[Coordinate-based object records]
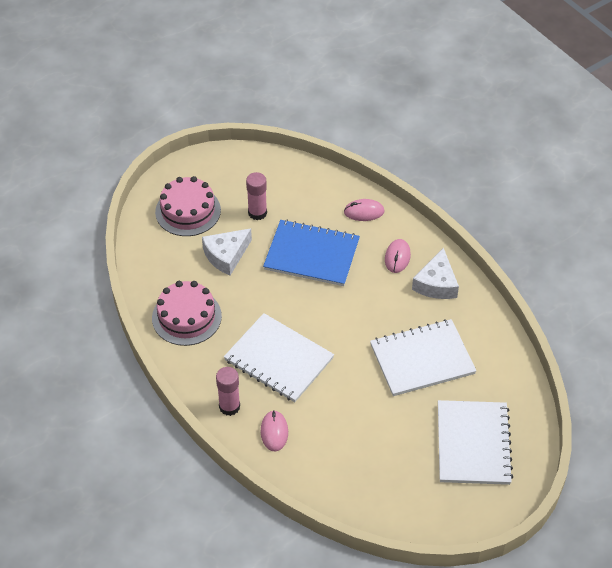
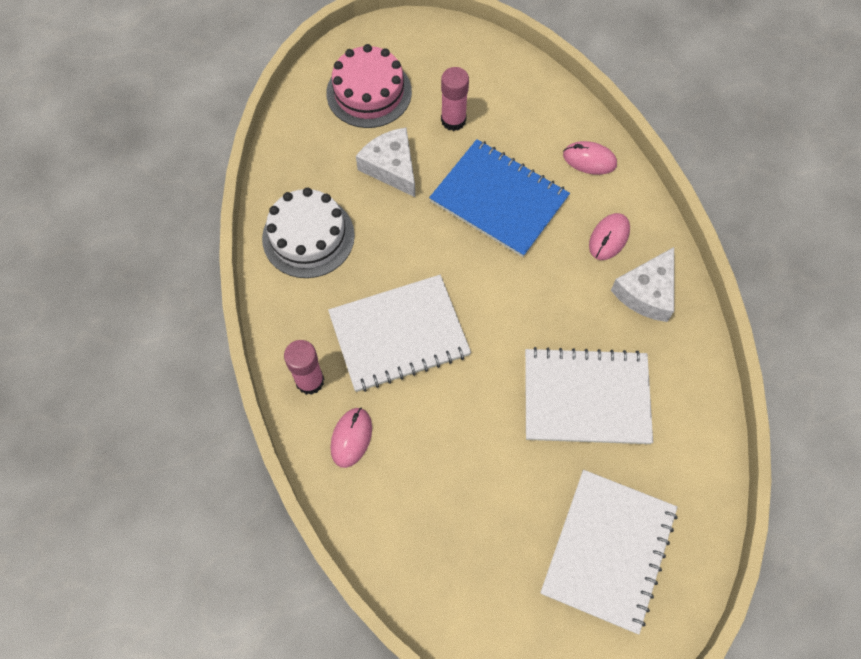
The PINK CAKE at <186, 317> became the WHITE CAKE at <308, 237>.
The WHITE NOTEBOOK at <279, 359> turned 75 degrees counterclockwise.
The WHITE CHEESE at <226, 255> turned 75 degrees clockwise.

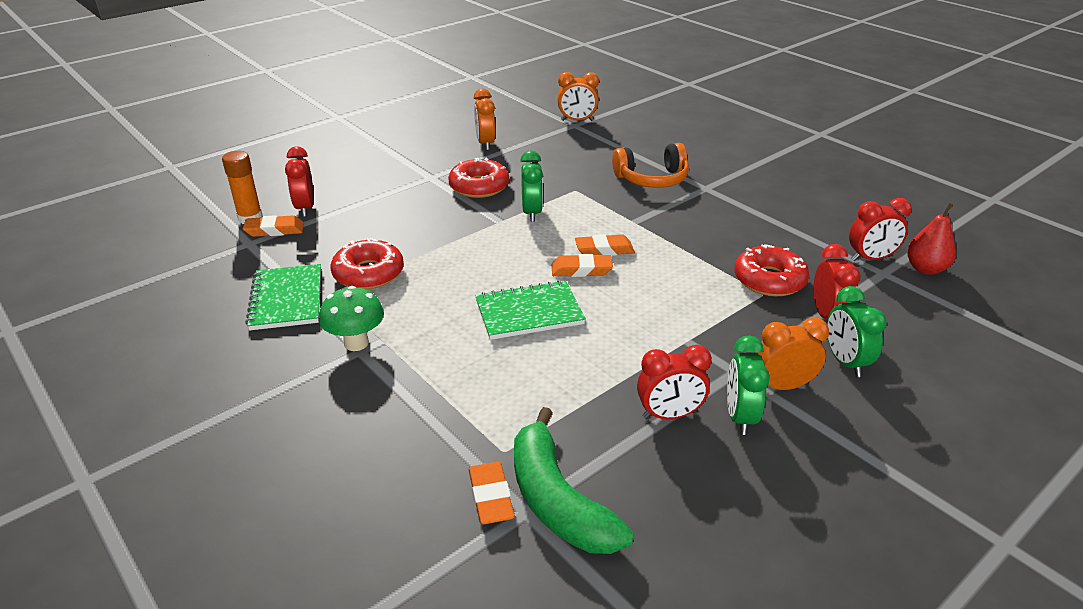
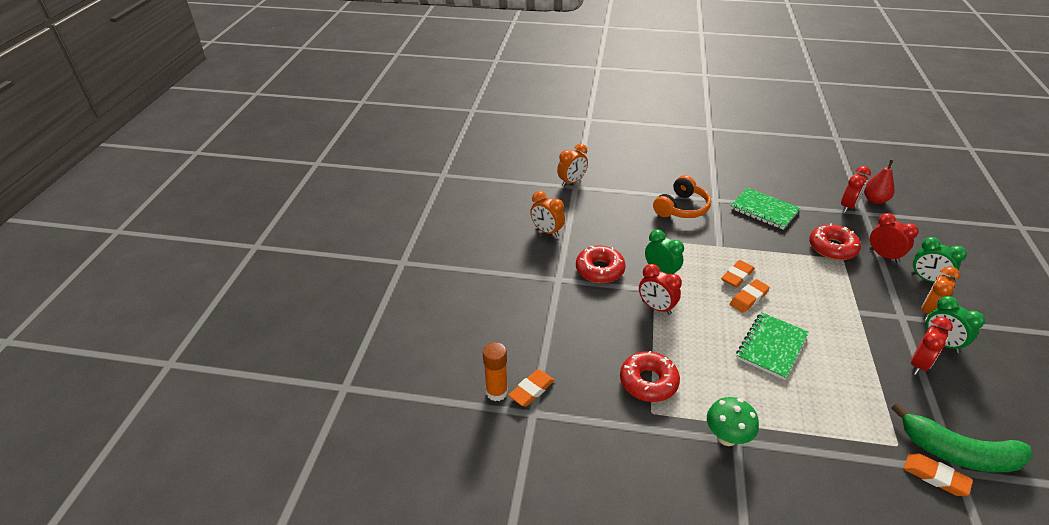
The RED CLOCK moved from <305, 208> to <656, 307>.
The GREEN NOTEBOOK moved from <287, 299> to <763, 210>.

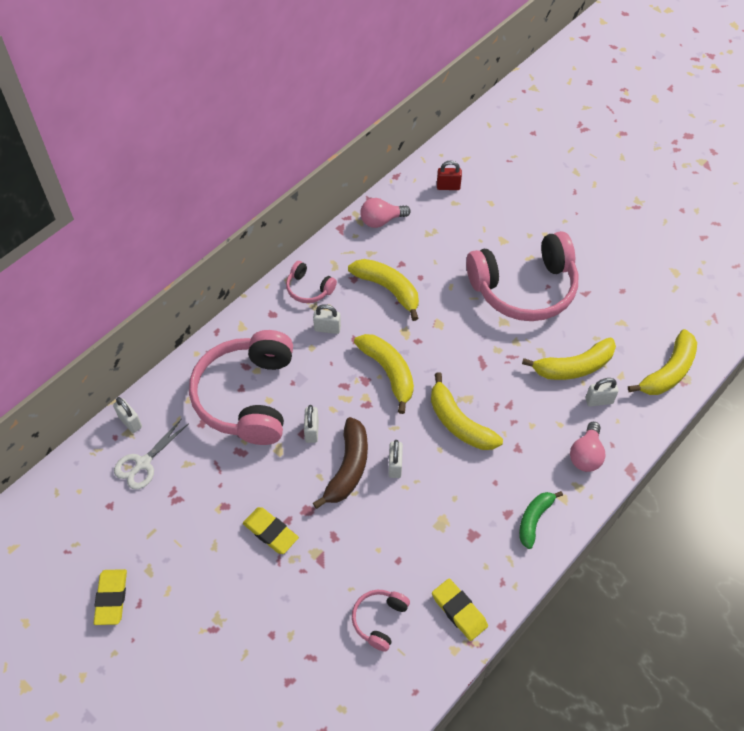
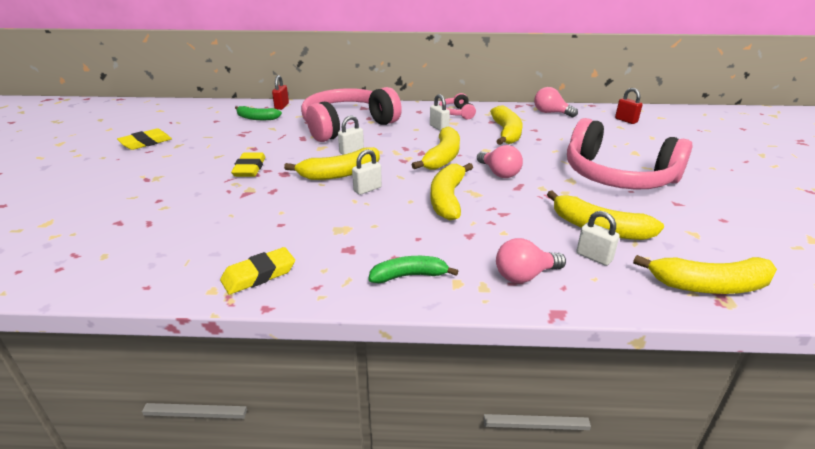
The YELLOW ERASER at <459, 611> turned 45 degrees clockwise.
The WHITE SCISSORS at <143, 463> was replaced by the GREEN BANANA at <257, 118>.
The WHITE PADLOCK at <130, 422> became the RED PADLOCK at <282, 106>.
The BROWN BANANA at <348, 468> became the YELLOW BANANA at <340, 173>.
The PINK LIGHT BULB at <499, 173> appeared.
The PINK HEADPHONES at <379, 620> disappeared.

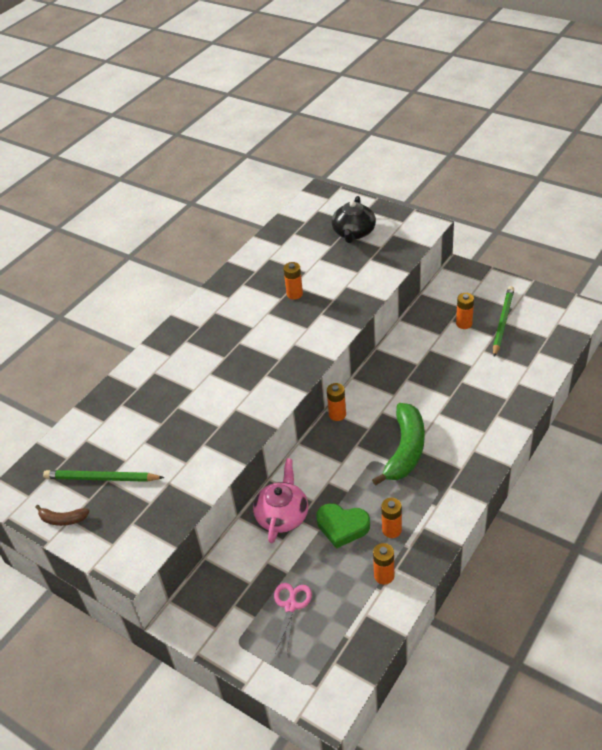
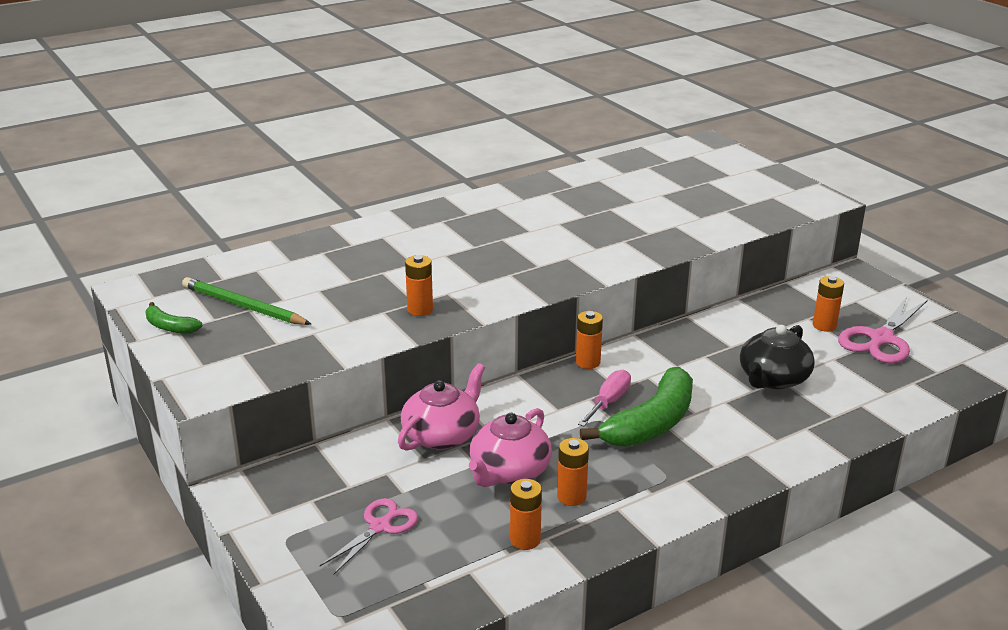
The BROWN BANANA at <63, 519> became the GREEN BANANA at <170, 327>.
The ORANGE BATTERY moved from <294, 294> to <420, 310>.
The GREEN HEART at <342, 527> was replaced by the PINK TEAPOT at <509, 471>.
The PINK SCREWDRIVER at <608, 402> appeared.
The BLACK TEAPOT moved from <353, 233> to <773, 379>.
The GREEN PENCIL at <502, 322> was replaced by the PINK SCISSORS at <881, 339>.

What is needed - Your task is to copy the entries in full and exactly, without any images.

Solution to the exercise -
The PINK CAKE at <186, 317> became the WHITE CAKE at <308, 237>.
The WHITE NOTEBOOK at <279, 359> turned 75 degrees counterclockwise.
The WHITE CHEESE at <226, 255> turned 75 degrees clockwise.

The RED CLOCK moved from <305, 208> to <656, 307>.
The GREEN NOTEBOOK moved from <287, 299> to <763, 210>.

The YELLOW ERASER at <459, 611> turned 45 degrees clockwise.
The WHITE SCISSORS at <143, 463> was replaced by the GREEN BANANA at <257, 118>.
The WHITE PADLOCK at <130, 422> became the RED PADLOCK at <282, 106>.
The BROWN BANANA at <348, 468> became the YELLOW BANANA at <340, 173>.
The PINK LIGHT BULB at <499, 173> appeared.
The PINK HEADPHONES at <379, 620> disappeared.

The BROWN BANANA at <63, 519> became the GREEN BANANA at <170, 327>.
The ORANGE BATTERY moved from <294, 294> to <420, 310>.
The GREEN HEART at <342, 527> was replaced by the PINK TEAPOT at <509, 471>.
The PINK SCREWDRIVER at <608, 402> appeared.
The BLACK TEAPOT moved from <353, 233> to <773, 379>.
The GREEN PENCIL at <502, 322> was replaced by the PINK SCISSORS at <881, 339>.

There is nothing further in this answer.